# Excerpted data
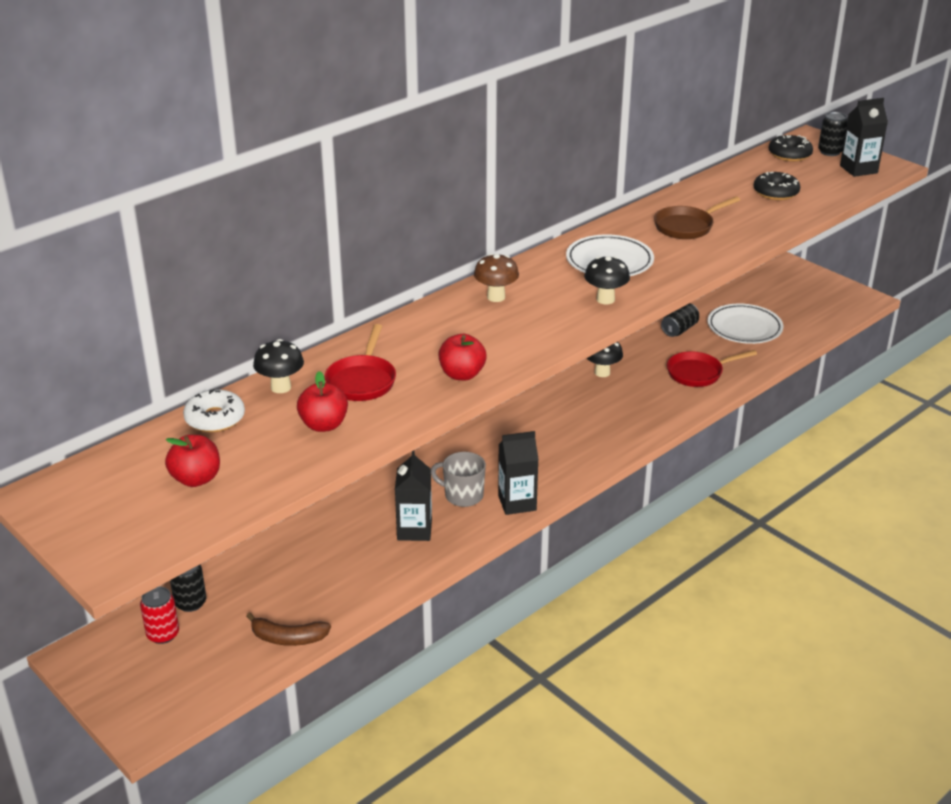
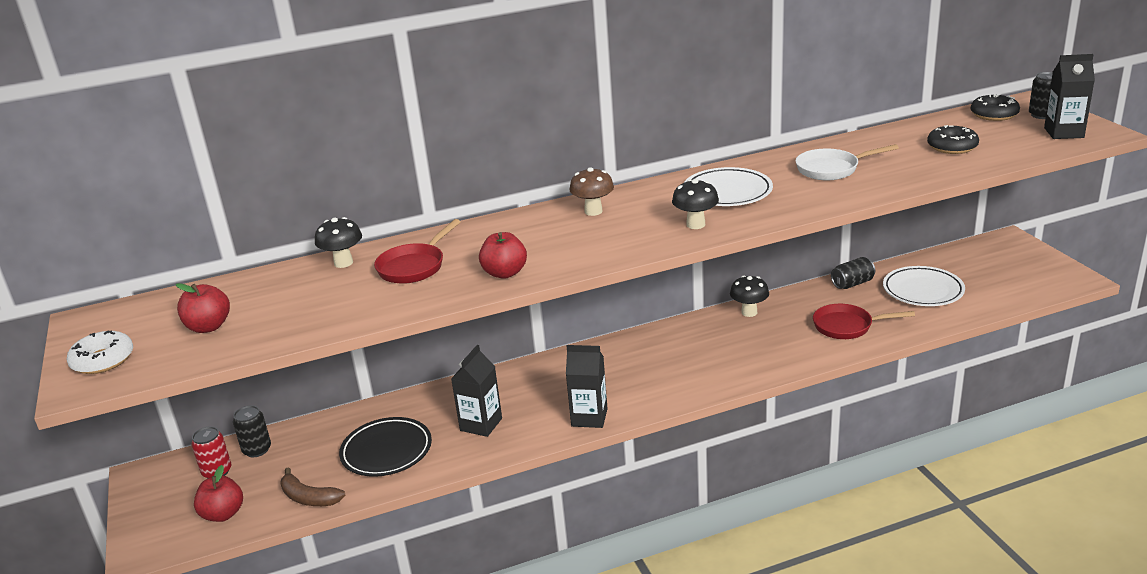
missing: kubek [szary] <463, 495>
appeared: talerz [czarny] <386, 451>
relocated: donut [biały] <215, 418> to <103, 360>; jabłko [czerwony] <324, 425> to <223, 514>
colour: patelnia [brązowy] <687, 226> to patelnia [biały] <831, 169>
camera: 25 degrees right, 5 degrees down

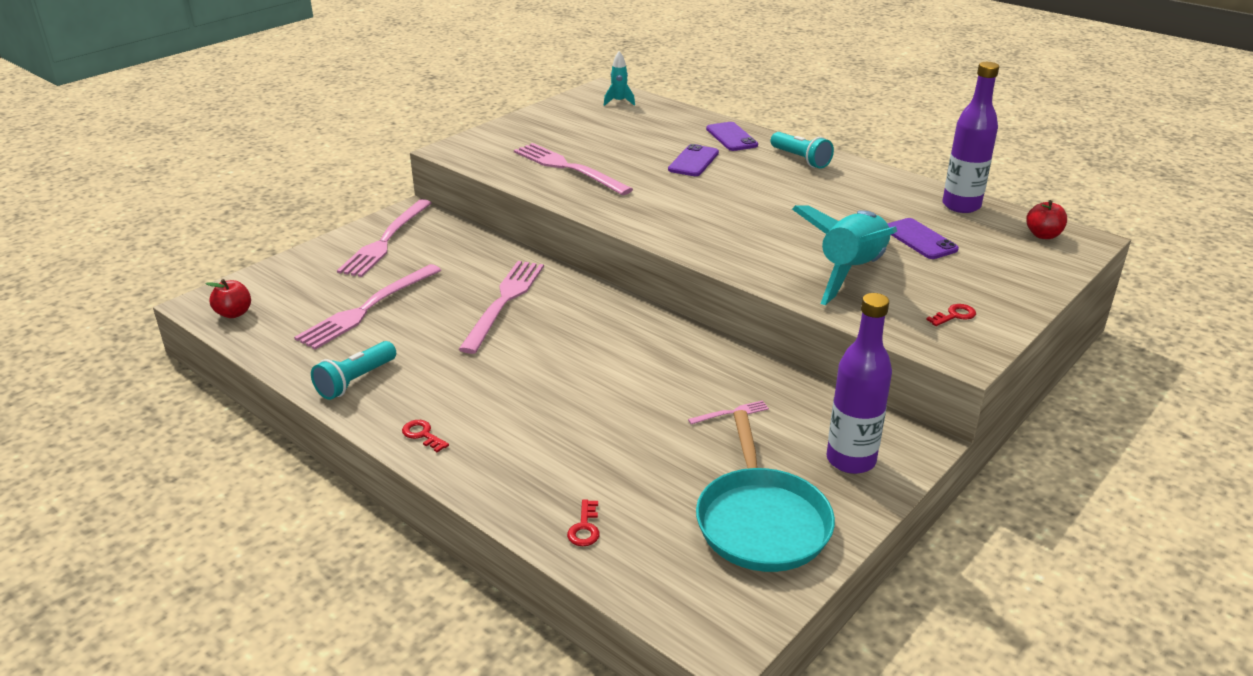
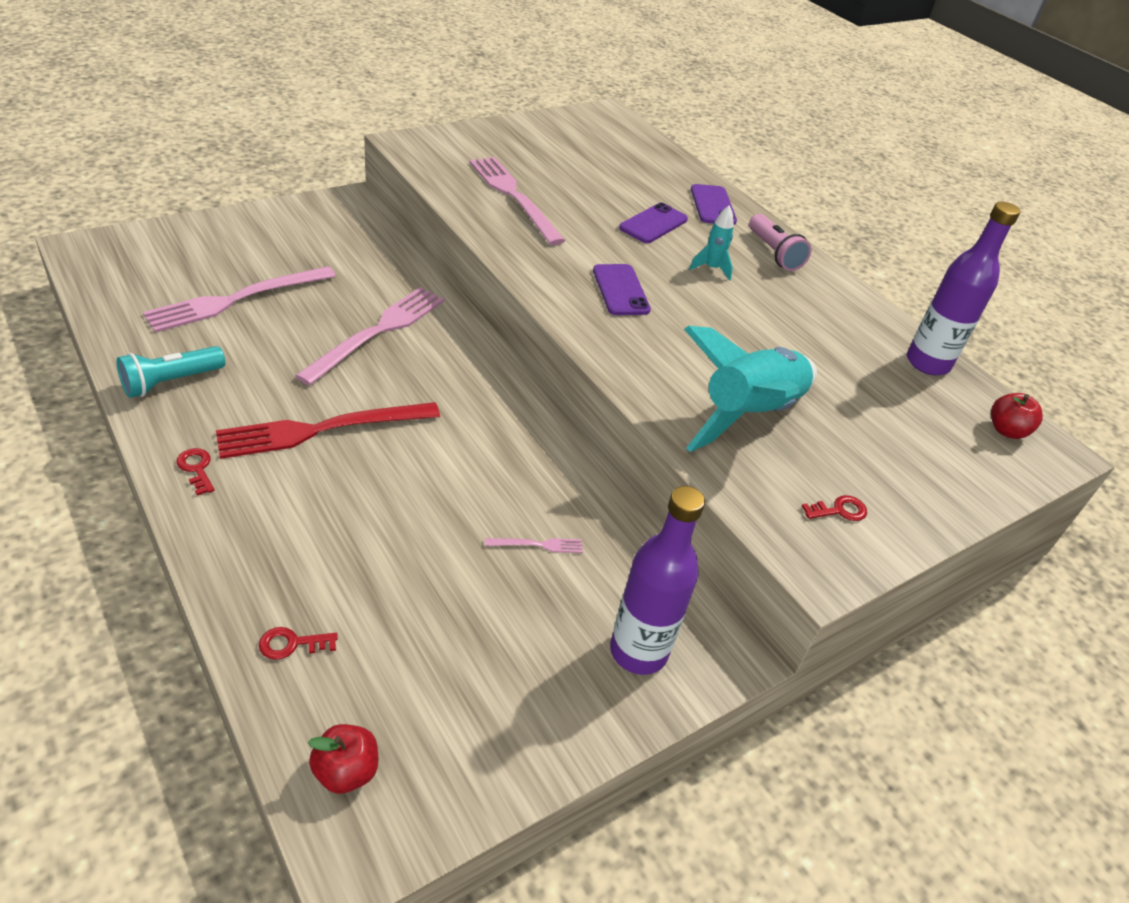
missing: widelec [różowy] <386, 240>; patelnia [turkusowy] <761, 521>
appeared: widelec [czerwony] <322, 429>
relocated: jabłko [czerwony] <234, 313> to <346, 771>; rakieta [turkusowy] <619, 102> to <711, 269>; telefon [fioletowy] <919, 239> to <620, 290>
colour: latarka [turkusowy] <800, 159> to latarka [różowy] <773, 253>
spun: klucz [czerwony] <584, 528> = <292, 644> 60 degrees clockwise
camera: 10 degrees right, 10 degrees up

# Work item
All of the listing above must be output exactly, except for its pictures.

# Task solution
missing: kubek [szary] <463, 495>
appeared: talerz [czarny] <386, 451>
relocated: donut [biały] <215, 418> to <103, 360>; jabłko [czerwony] <324, 425> to <223, 514>
colour: patelnia [brązowy] <687, 226> to patelnia [biały] <831, 169>
camera: 25 degrees right, 5 degrees down

missing: widelec [różowy] <386, 240>; patelnia [turkusowy] <761, 521>
appeared: widelec [czerwony] <322, 429>
relocated: jabłko [czerwony] <234, 313> to <346, 771>; rakieta [turkusowy] <619, 102> to <711, 269>; telefon [fioletowy] <919, 239> to <620, 290>
colour: latarka [turkusowy] <800, 159> to latarka [różowy] <773, 253>
spun: klucz [czerwony] <584, 528> = <292, 644> 60 degrees clockwise
camera: 10 degrees right, 10 degrees up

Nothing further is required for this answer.